▶ [Prompt]:
In the listing below, start your output at the line with "camera: 10 degrees left, 5 degrees down" and end it after the line with "(506, 323) = (487, 470): green", copying every line exactly.

▶ [Records provided]:
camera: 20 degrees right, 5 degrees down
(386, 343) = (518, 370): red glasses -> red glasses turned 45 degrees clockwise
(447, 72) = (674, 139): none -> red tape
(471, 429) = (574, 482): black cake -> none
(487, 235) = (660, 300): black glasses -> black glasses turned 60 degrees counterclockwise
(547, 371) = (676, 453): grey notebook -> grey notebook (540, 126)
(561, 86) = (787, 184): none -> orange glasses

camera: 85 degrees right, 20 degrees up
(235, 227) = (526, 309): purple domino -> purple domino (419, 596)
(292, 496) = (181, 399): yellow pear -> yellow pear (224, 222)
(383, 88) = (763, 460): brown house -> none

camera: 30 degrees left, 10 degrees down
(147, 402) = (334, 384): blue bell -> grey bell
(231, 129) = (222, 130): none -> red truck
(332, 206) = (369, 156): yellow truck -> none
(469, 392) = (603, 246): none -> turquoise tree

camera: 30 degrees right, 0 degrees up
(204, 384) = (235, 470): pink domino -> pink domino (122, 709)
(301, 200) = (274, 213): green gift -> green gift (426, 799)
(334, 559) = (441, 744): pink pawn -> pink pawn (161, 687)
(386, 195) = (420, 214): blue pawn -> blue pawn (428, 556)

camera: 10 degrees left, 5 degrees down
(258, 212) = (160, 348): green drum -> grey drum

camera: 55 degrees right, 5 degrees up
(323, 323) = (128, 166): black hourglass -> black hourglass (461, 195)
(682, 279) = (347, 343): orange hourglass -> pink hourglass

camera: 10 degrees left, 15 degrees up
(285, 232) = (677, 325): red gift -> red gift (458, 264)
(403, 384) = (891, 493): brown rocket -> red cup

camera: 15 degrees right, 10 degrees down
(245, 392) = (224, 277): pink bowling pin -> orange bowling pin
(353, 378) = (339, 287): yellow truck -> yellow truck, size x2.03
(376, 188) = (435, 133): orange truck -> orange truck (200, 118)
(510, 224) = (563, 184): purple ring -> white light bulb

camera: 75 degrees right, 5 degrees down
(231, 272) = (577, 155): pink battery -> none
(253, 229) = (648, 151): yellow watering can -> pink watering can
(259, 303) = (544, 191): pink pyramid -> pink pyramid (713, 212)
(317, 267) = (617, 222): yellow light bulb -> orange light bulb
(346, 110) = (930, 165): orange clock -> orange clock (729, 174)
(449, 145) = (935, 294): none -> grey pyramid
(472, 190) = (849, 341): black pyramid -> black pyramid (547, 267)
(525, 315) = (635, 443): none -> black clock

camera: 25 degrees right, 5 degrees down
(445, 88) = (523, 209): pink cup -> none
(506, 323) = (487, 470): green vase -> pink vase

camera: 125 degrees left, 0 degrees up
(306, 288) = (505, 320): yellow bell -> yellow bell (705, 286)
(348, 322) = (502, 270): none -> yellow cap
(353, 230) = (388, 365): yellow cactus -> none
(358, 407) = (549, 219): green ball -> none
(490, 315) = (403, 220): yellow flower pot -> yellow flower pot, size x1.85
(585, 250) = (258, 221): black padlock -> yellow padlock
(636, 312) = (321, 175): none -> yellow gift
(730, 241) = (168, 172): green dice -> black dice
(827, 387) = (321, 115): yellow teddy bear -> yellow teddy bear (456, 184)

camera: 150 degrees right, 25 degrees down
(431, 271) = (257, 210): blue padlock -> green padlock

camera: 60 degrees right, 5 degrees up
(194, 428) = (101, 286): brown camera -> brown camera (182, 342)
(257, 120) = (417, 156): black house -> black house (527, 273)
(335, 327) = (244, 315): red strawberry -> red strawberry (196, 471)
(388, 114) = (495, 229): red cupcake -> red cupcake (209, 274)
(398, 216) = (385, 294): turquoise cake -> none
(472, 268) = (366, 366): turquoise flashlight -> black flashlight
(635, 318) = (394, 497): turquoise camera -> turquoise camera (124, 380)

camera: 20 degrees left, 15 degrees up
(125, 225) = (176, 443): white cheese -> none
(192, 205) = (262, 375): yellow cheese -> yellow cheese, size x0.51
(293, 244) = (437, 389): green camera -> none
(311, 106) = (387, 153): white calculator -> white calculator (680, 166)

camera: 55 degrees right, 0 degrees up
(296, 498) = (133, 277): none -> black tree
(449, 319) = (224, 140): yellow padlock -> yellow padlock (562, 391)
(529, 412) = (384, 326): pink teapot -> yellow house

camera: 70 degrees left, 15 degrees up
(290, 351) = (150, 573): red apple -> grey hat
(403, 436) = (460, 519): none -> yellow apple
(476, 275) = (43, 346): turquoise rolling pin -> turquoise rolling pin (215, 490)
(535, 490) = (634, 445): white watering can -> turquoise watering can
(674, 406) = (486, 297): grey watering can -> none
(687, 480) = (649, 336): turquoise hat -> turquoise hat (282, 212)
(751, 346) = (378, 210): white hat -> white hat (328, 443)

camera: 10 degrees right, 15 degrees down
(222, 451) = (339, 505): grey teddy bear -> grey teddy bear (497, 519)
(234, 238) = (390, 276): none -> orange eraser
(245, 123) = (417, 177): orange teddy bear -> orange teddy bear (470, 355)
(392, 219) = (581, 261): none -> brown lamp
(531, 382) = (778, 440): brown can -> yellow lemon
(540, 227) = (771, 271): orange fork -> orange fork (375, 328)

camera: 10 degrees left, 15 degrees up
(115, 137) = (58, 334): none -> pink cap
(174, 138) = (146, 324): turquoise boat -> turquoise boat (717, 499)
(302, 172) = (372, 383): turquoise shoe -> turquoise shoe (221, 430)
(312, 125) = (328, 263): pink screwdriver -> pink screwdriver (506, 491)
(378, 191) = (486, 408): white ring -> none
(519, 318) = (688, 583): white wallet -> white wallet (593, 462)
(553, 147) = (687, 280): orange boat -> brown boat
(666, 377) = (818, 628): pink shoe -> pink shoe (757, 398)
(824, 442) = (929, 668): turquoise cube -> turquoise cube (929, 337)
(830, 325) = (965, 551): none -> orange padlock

▶ [Response to this exercise]:
camera: 10 degrees left, 5 degrees down
(258, 212) = (160, 348): green drum -> grey drum

camera: 55 degrees right, 5 degrees up
(323, 323) = (128, 166): black hourglass -> black hourglass (461, 195)
(682, 279) = (347, 343): orange hourglass -> pink hourglass

camera: 10 degrees left, 15 degrees up
(285, 232) = (677, 325): red gift -> red gift (458, 264)
(403, 384) = (891, 493): brown rocket -> red cup

camera: 15 degrees right, 10 degrees down
(245, 392) = (224, 277): pink bowling pin -> orange bowling pin
(353, 378) = (339, 287): yellow truck -> yellow truck, size x2.03
(376, 188) = (435, 133): orange truck -> orange truck (200, 118)
(510, 224) = (563, 184): purple ring -> white light bulb

camera: 75 degrees right, 5 degrees down
(231, 272) = (577, 155): pink battery -> none
(253, 229) = (648, 151): yellow watering can -> pink watering can
(259, 303) = (544, 191): pink pyramid -> pink pyramid (713, 212)
(317, 267) = (617, 222): yellow light bulb -> orange light bulb
(346, 110) = (930, 165): orange clock -> orange clock (729, 174)
(449, 145) = (935, 294): none -> grey pyramid
(472, 190) = (849, 341): black pyramid -> black pyramid (547, 267)
(525, 315) = (635, 443): none -> black clock

camera: 25 degrees right, 5 degrees down
(445, 88) = (523, 209): pink cup -> none
(506, 323) = (487, 470): green vase -> pink vase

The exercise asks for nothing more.